The reader should set down exactly the lines from the one containing "R2: none -> 3.9k (NET4, NET6)" through the last line of the material, omitting every picture.

----------

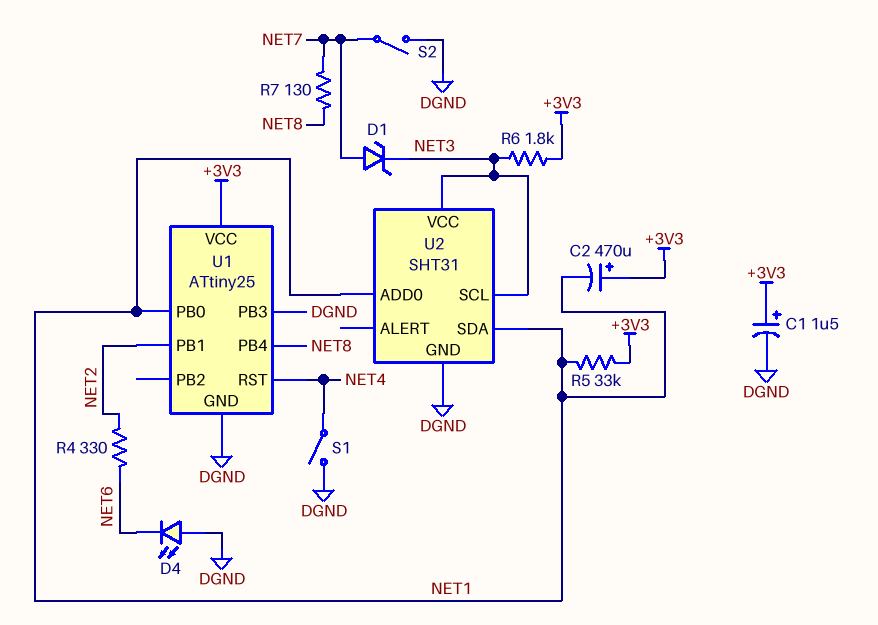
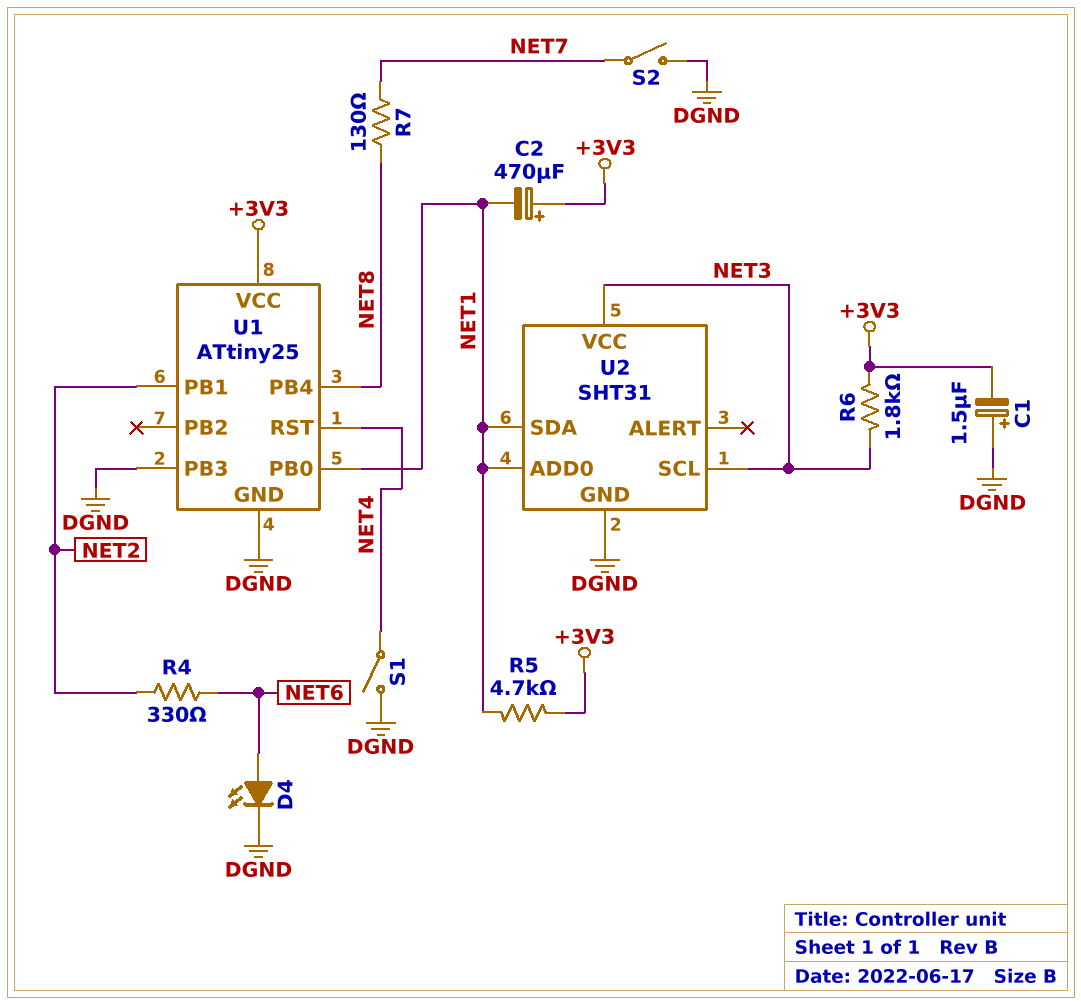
C1: 1.5uF (plus +3V3, minus DGND) -> 1.5uF (plus DGND, minus +3V3)
D1: zener (A NET7, K NET3) -> none
D4: LED (A DGND, K NET6) -> LED (A NET6, K DGND)
R5: 33k (+3V3, NET1) -> 4.7k (+3V3, NET1)

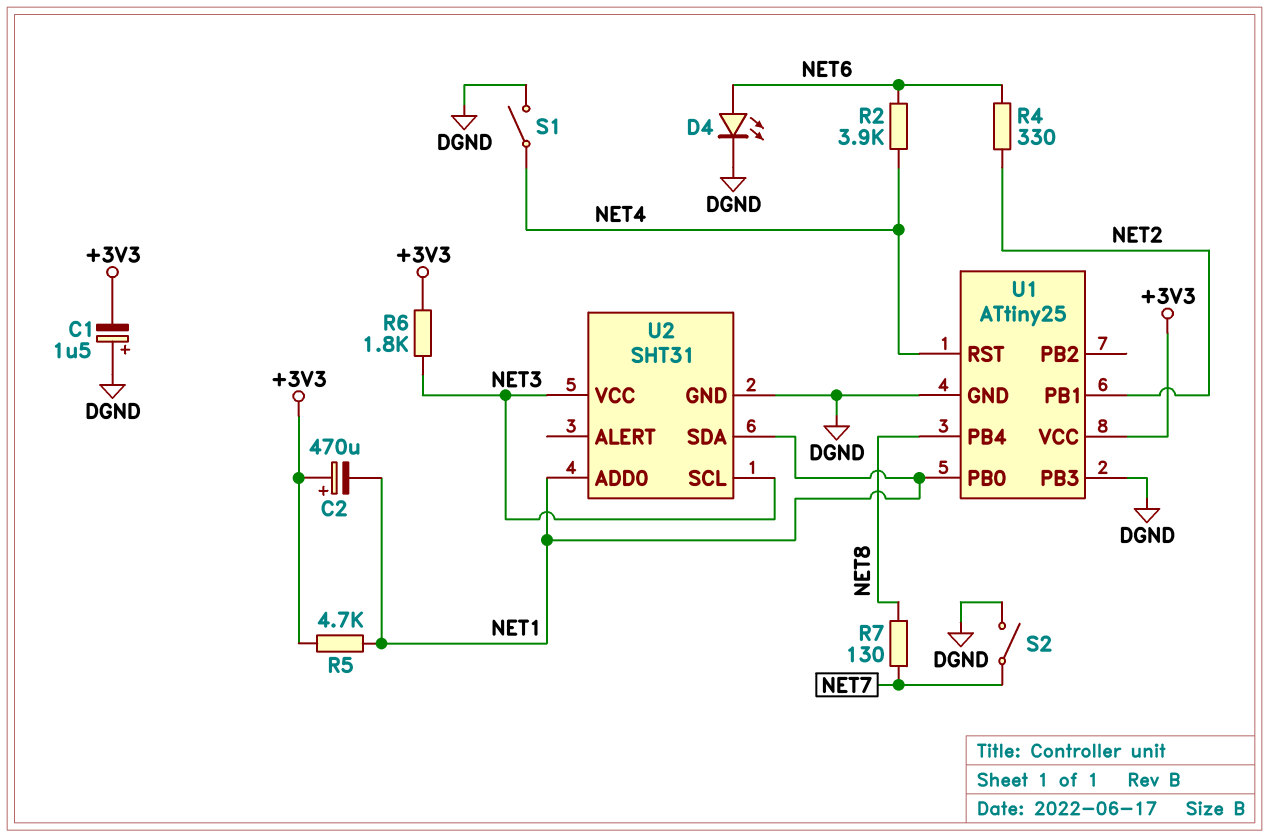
R2: none -> 3.9k (NET4, NET6)

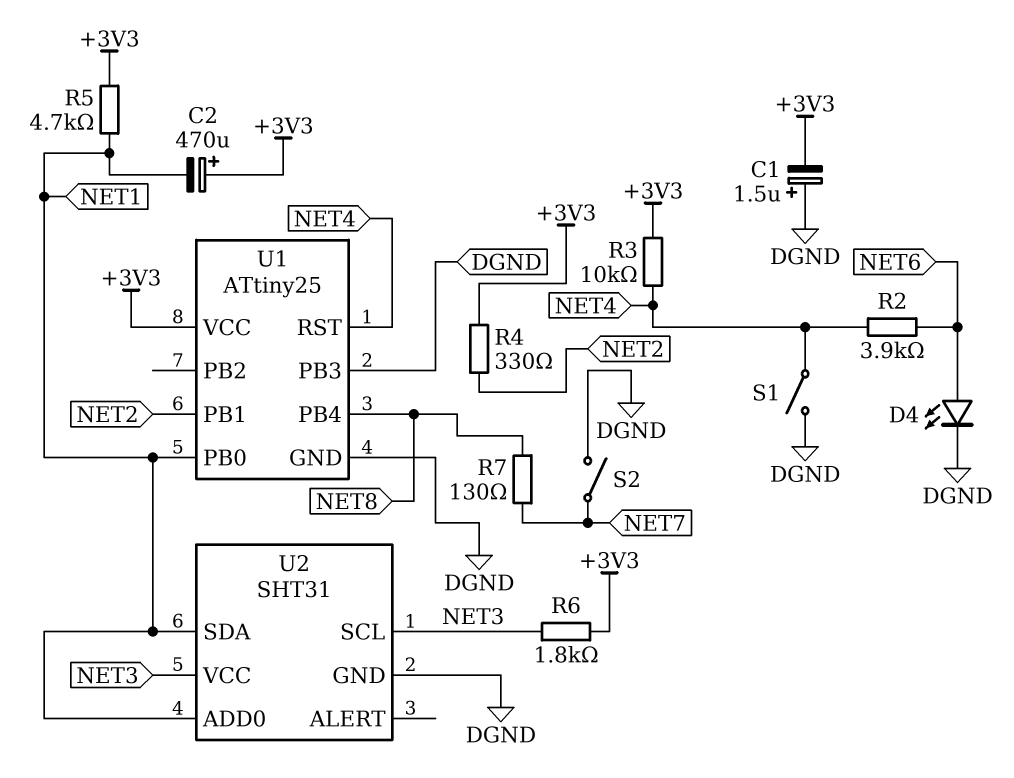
R3: none -> 10k (+3V3, NET4)
R4: 330 (NET2, NET6) -> 330 (+3V3, NET2)

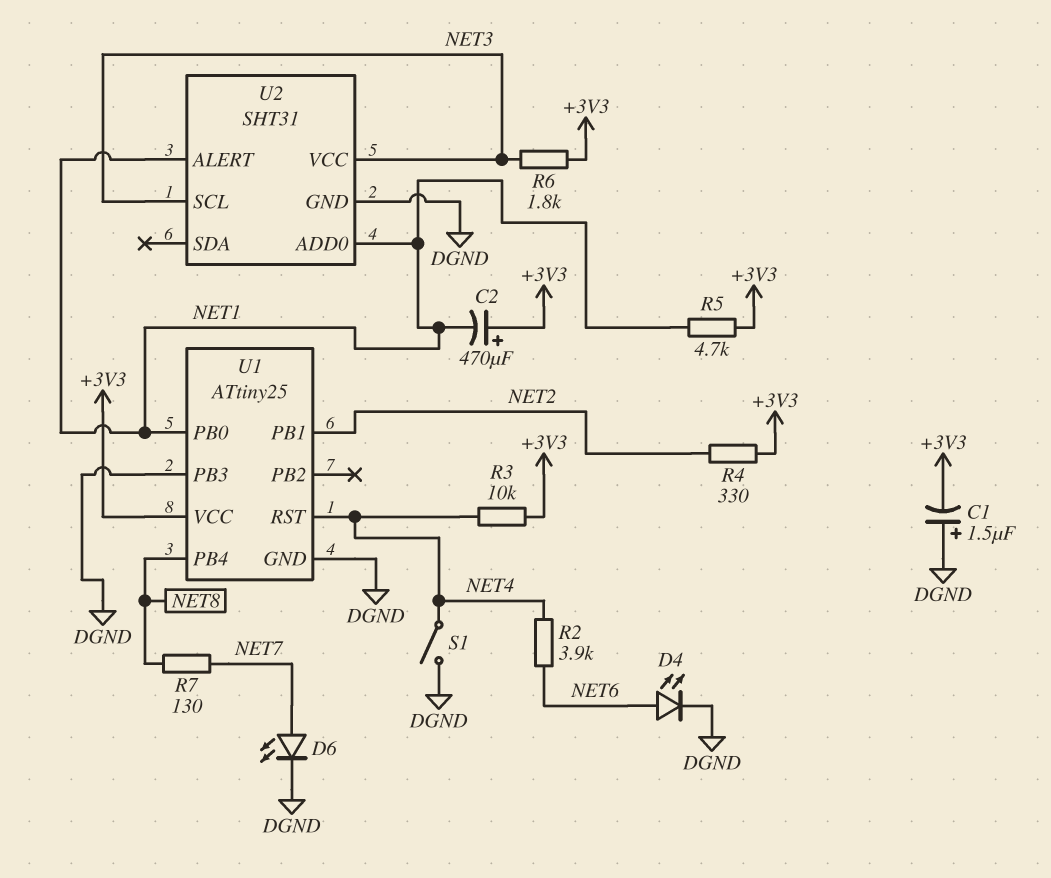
D6: none -> LED (A NET7, K DGND)
S2: switch (DGND, NET7) -> none
U2 pin ALERT: none -> NET1
U2 pin SDA: NET1 -> none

----------

COMPLETED TASK:
R2: none -> 3.9k (NET4, NET6)

R3: none -> 10k (+3V3, NET4)
R4: 330 (NET2, NET6) -> 330 (+3V3, NET2)

D6: none -> LED (A NET7, K DGND)
S2: switch (DGND, NET7) -> none
U2 pin ALERT: none -> NET1
U2 pin SDA: NET1 -> none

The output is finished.